Aim -
Display every line of the material containing the string "kern", copying each such line in full.

Source records -
+ + + + +
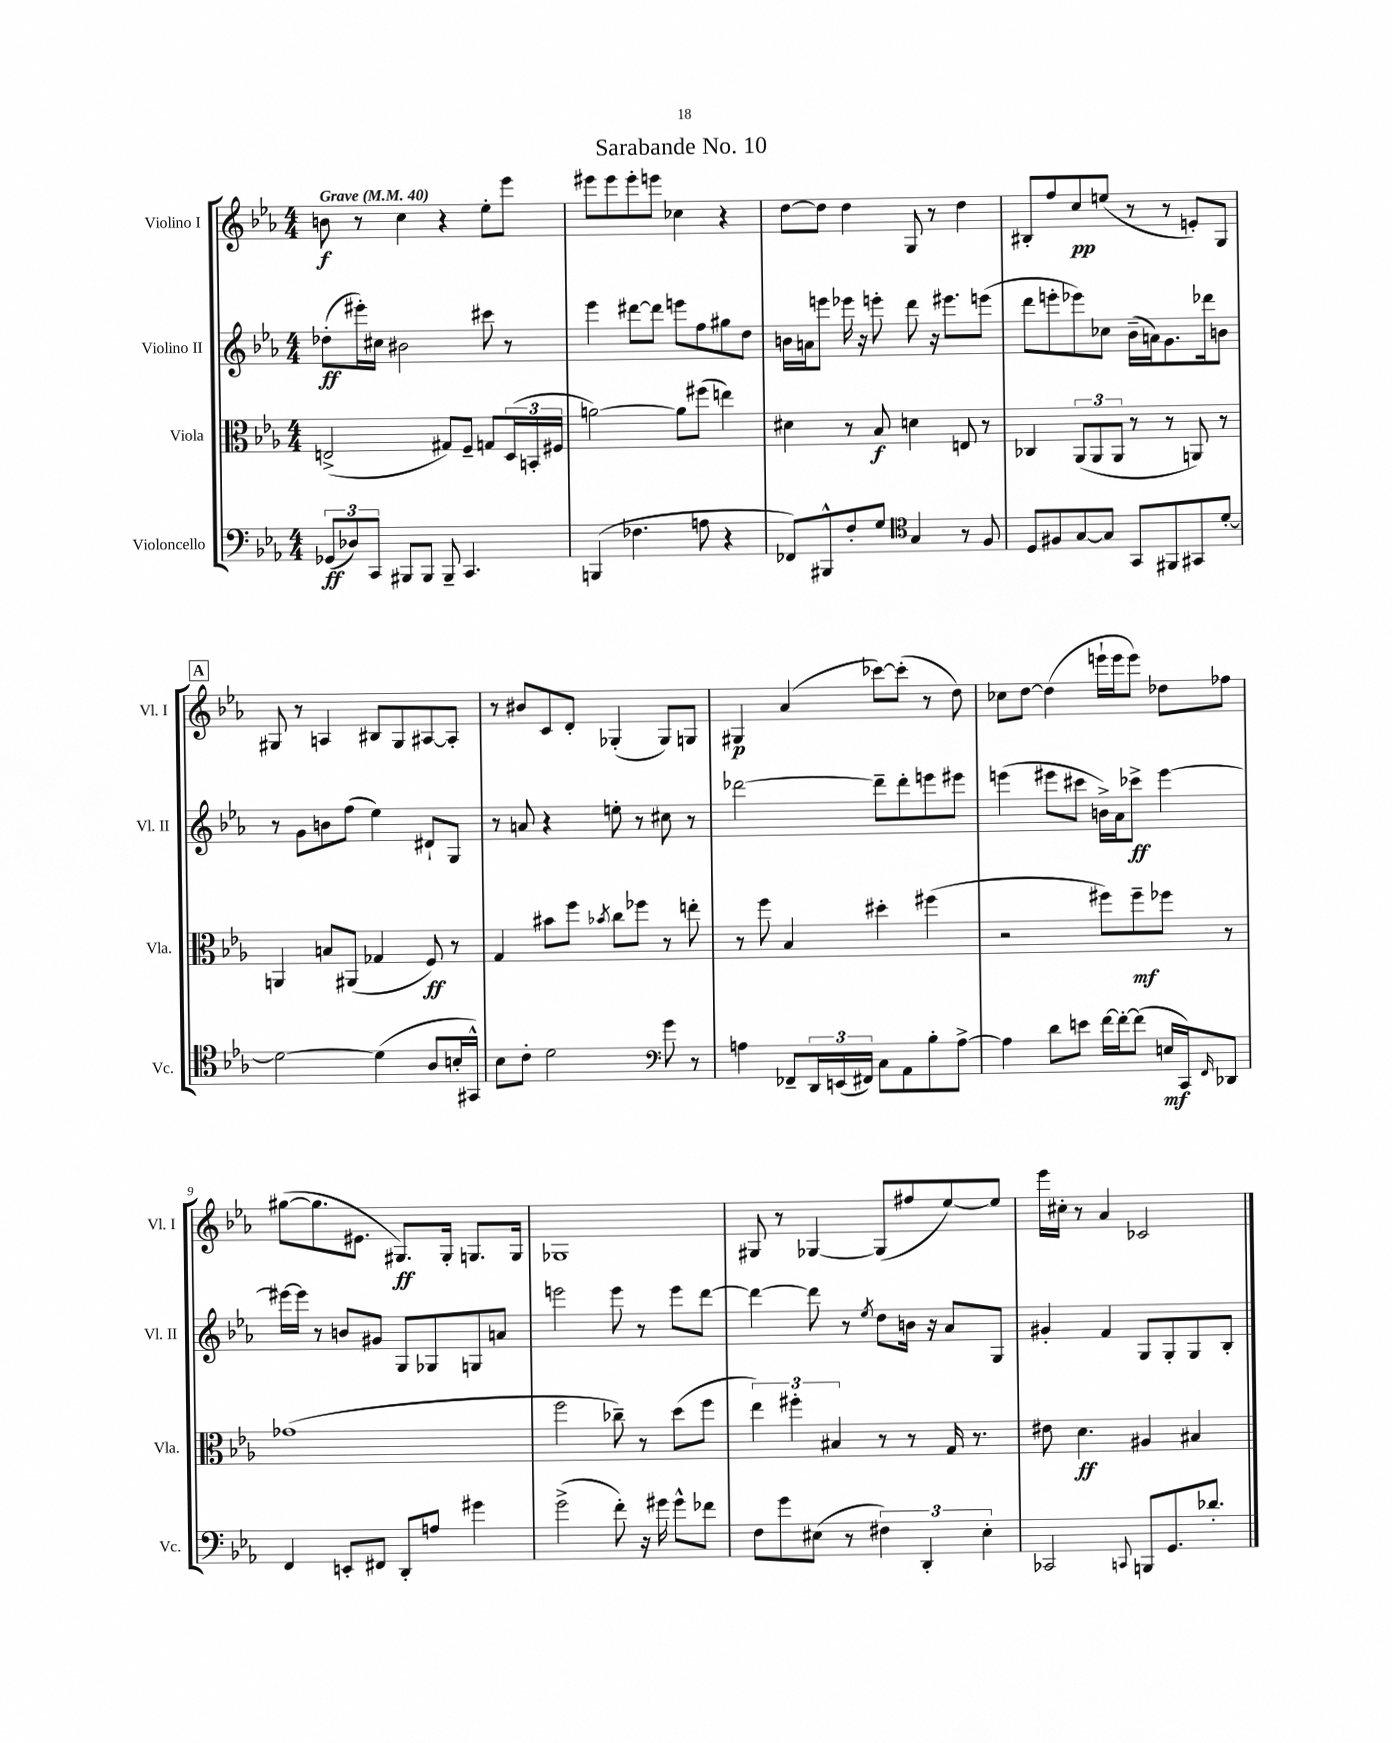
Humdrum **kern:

**kern	**dynam	**kern	**dynam	**kern	**dynam	**kern	**dynam
*part4	*part4	*part3	*part3	*part2	*part2	*part1	*part1
*staff4	*staff4	*staff3	*staff3	*staff2	*staff2	*staff1	*staff1
*I"Violoncello	*	*I"Viola	*	*I"Violino II	*	*I"Violino I	*
*I'Vc.	*	*I'Vla.	*	*I'Vl. II	*	*I'Vl. I	*
*clefF4	*	*clefC3	*	*clefG2	*	*clefG2	*
*k[b-e-a-]	*	*k[b-e-a-]	*	*k[b-e-a-]	*	*k[b-e-a-]	*
*M4/4	*	*M4/4	*	*M4/4	*	*M4/4	*
*MM40	*	*MM40	*	*MM40	*	*MM40	*
=1	=1	=1	=1	=1	=1	=1	=1
!	!	!	!	!	!	!LO:TX:a:B:t=Grave	!
(12GG-X/L	ff	(2En^/	.	(8dd-X'\L	ff	8bn\	f
12D-X/)	.	.	.	.	.	.	.
.	.	.	.	16eee#X'\L)	.	8r	.
12CC/J	.	.	.	.	.	.	.
.	.	.	.	16cc#X\JJ	.	.	.
8BBB#X/L	.	.	.	2b#X\	.	4cc\	.
8BBB#/J	.	.	.	.	.	.	.
8BBB#~/	.	8G#X/L)	.	.	.	4r	.
4.CC/	.	8F~/J	.	.	.	.	.
.	.	8Gn/L	.	8ccc#X\	.	8ee-'\L	.
.	.	(24D/L	.	8r	.	8eee-\J	.
.	.	24BBn'/	.	.	.	.	.
.	.	24F#X/JJ	.	.	.	.	.
=2	=2	=2	=2	=2	=2	=2	=2
(4BBBn/	.	[2an\)	.	4eee-\	.	8eee#X\L	.
.	.	.	.	.	.	8eee#\	.
4.F-X\	.	.	.	[8ddd#X\L	.	8eee#'\	.
.	.	.	.	8ddd#\J]	.	8eeen\J	.
.	.	8a\L]	.	8eeen\L	.	4cc-X\	.
8An\	.	(8ff#X\J	.	8ff\	.	.	.
4r	.	4een\)	.	8gg#X\	.	4r	.
.	.	.	.	8dd\J	.	.	.
=3	=3	=3	=3	=3	=3	=3	=3
8FF-X/L)	.	4d#X\	.	16bn\LL	.	[8dd\L	.
.	.	.	.	16an\J	.	.	.
8BBB#X^^/	.	.	.	8eeen\J	.	8dd\J]	.
8F'/	.	8r	.	16eee-X\	.	4dd\	.
.	.	.	.	16r	.	.	.
8G/J	.	8B-/	f	8eeen'\	.	.	.
*clefC4	*	*	*	*	*	*	*
4G/	.	4dn\	.	8ddd\	.	8G/	.
.	.	.	.	16r	.	8r	.
.	.	.	.	8.eee#X\L	.	.	.
8r	.	8En/	.	.	.	4dd\	.
8F/	.	8r	.	(8eeen\J	.	.	.
=4	=4	=4	=4	=4	=4	=4	=4
8D/L	.	4C-X/	.	8ddd\L	.	8B#X'/L	.
8F#X/	.	.	.	8eeen'\	.	8ff/	.
[8G/	.	(12AA-/L	.	8eee-X\)	.	8cc/	pp
.	.	12AA-/	.	.	.	.	.
8G/J]	.	.	.	8cc-X\J	.	(8een/J	.
.	.	12AA-/J	.	.	.	.	.
8GG/L	.	8r	.	(16b-~\LL	.	8r	.
.	.	.	.	16an\J)	.	.	.
8FF#X/	.	8r	.	8.g\	.	8r	.
8GG#X/	.	8AAn/)	.	.	.	8en'/L)	.
.	.	.	.	16ddd-X\k	.	.	.
[8d'/J	.	8r	.	8bn\J	.	8G/J	.
!!LO:LB:g=z
!!LO:REH:place=s1:t=A
=5	=5	=5	=5	=5	=5	=5	=5
2d\_	.	4AAn/	.	8r	.	8G#X/	.
.	.	.	.	8g\L	.	8r	.
.	.	8Bn/L	.	8bn\	.	4An/	.
.	.	(8AA#X/J	.	(8ff\J	.	.	.
(4d\]	.	4G-X/	.	4ee-\)	.	8B#X/L	.
.	.	.	.	.	.	8G#/	.
8A-/L	.	8F/)	ff	8d#X`/L	.	[8A#X/	.
16Bn'/L	.	8r	.	8G/J	.	8A#'/J]	.
16GG#X^^/JJ)	.	.	.	.	.	.	.
=6	=6	=6	=6	=6	=6	=6	=6
8B-\L	.	4G/	.	8r	.	8r	.
8c'\J	.	.	.	8an/	.	8b#X/L	.
2d\	.	8b#X\L	.	4r	.	8c/	.
.	.	8ff\J	.	.	.	8d'/J	.
.	.	8qb-X/	.	.	.	.	.
.	.	8cc\L	.	8een'\	.	(4G-X'/	.
.	.	8ff-X\J	.	8r	.	.	.
*clefF4	*	*	*	*	*	*	*
8g\	.	8r	.	8cc#X\	.	8G-/L)	.
8r	.	8een'\	.	8r	.	8Gn/J	.
=7	=7	=7	=7	=7	=7	=7	=7
4An\	.	8r	.	[2ddd-X\	.	4G#X/	p
.	.	8ff\	.	.	.	.	.
8FF-X~/L	.	4B-/	.	.	.	(4a-/	.
24DD/L	.	.	.	.	.	.	.
(24EEn/	.	.	.	.	.	.	.
24FF#X/JJ)	.	.	.	.	.	.	.
8C\L	.	4dd#X'\	.	8ddd-~\L]	.	[8ccc-X\L)	.
8AA-\	.	.	.	8ddd-'\	.	(8ccc-'\J]	.
8B-'\	.	(4ff#X\	.	8eeen\	.	8r	.
[8A^\J	.	.	.	8eee#X\J	.	8dd\)	.
=8	=8	=8	=8	=8	=8	=8	=8
4A\]	.	2r	.	(4eeen\	.	8cc-X\L	.
.	.	.	.	.	.	[8dd\J	.
8d\L	.	.	.	8eee#X\L	.	(4dd\]	.
8en\J	.	.	.	8ccc#X\J	.	.	.
[16f\LL	.	8ff#X\L)	.	16bn^\LL)	.	16eeen`\LL	.
16f'\J_	.	.	.	16a-\J	.	16eee\J	.
(8f\J]	.	8ff#~\	mf	8ccc-X^\J	ff	8eee\J)	.
16En/LL	mf	8ff-X\J	.	[4eee#\	.	8dd-X\L	.
16CC/J)	.	.	.	.	.	.	.
16qqFF/	.	.	.	.	.	.	.
8DD-X/J	.	8r	.	.	.	8ff-X\J	.
!!LO:LB:g=z
=9	=9	=9	=9	=9	=9	=9	=9
4FF/	.	(1g-X	.	16eee#X\LL_	.	([8gg#X\L	.
.	.	.	.	16eee#\JJ]	.	.	.
.	.	.	.	8r	.	8.gg#\]	.
8EEn'/L	.	.	.	8bn/L	.	.	.
.	.	.	.	.	.	8.e#X\J	.
8FF#X/J	.	.	.	8g#X/J	.	.	.
8DD'/L	.	.	.	8G/L	.	8.G#X/L)	ff
8An/J	.	.	.	8G-X/	.	.	.
.	.	.	.	.	.	16G#'/Jk	.
4g#X\	.	.	.	8Gn/	.	8.Gn/L	.
.	.	.	.	8an/J	.	.	.
.	.	.	.	.	.	16G/Jk	.
=10	=10	=10	=10	=10	=10	=10	=10
(2g^\	.	2ff\	.	2eeen\	.	1G-X	.
8f'\)	.	8cc-X~\)	.	8eee\	.	.	.
16r	.	8r	.	8r	.	.	.
16g#X\	.	.	.	.	.	.	.
8g#^^\L	.	(8dd\L	.	8eee\L	.	.	.
8f-X\J	.	8ff\J	.	[8ddd\J	.	.	.
=11	=11	=11	=11	=11	=11	=11	=11
8F\L	.	6ee-\)	.	4ddd\_	.	8G#X/	.
8g\	.	.	.	.	.	8r	.
.	.	6ff#X'\	.	.	.	.	.
(8E#X\J	.	.	.	8ddd\]	.	[4G-X/	.
.	.	6B#X/	.	.	.	.	.
8r	.	.	.	8r	.	.	.
.	.	.	.	8qee-/	.	.	.
6F#X\)	.	8r	.	8dd\L	.	(8G-/L]	.
.	.	8r	.	16bn\Jk	.	8ff#X/	.
6DD'/	.	.	.	.	.	.	.
.	.	.	.	16r	.	.	.
.	.	16G/	.	8a-/L	.	[8ee-/)	.
.	.	8.r	.	.	.	.	.
6E#'\	.	.	.	.	.	.	.
.	.	.	.	8G/J	.	8ee-/J]	.
=12	=12	=12	=12	=12	=12	=12	=12
2CC-X/	.	8e#X\	.	4g#X'/	.	16eee-\LL	.
.	.	.	.	.	.	16cc#X'\JJ	.
.	.	4.d\	ff	.	.	8r	.
.	.	.	.	4f/	.	4a-/	.
8qqCCn/	.	.	.	.	.	.	.
8BBBn/L	.	4A#X/	.	8G/L	.	2c-X/	.
8.GG/	.	.	.	8G'/	.	.	.
.	.	4B#X/	.	8G/	.	.	.
8.d-X'/J	.	.	.	.	.	.	.
.	.	.	.	8B-'/J	.	.	.
==	==	==	==	==	==	==	==
*-	*-	*-	*-	*-	*-	*-	*-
+ + + + +
Answer -
Humdrum **kern:
**kern	**dynam	**kern	**dynam	**kern	**dynam	**kern	**dynam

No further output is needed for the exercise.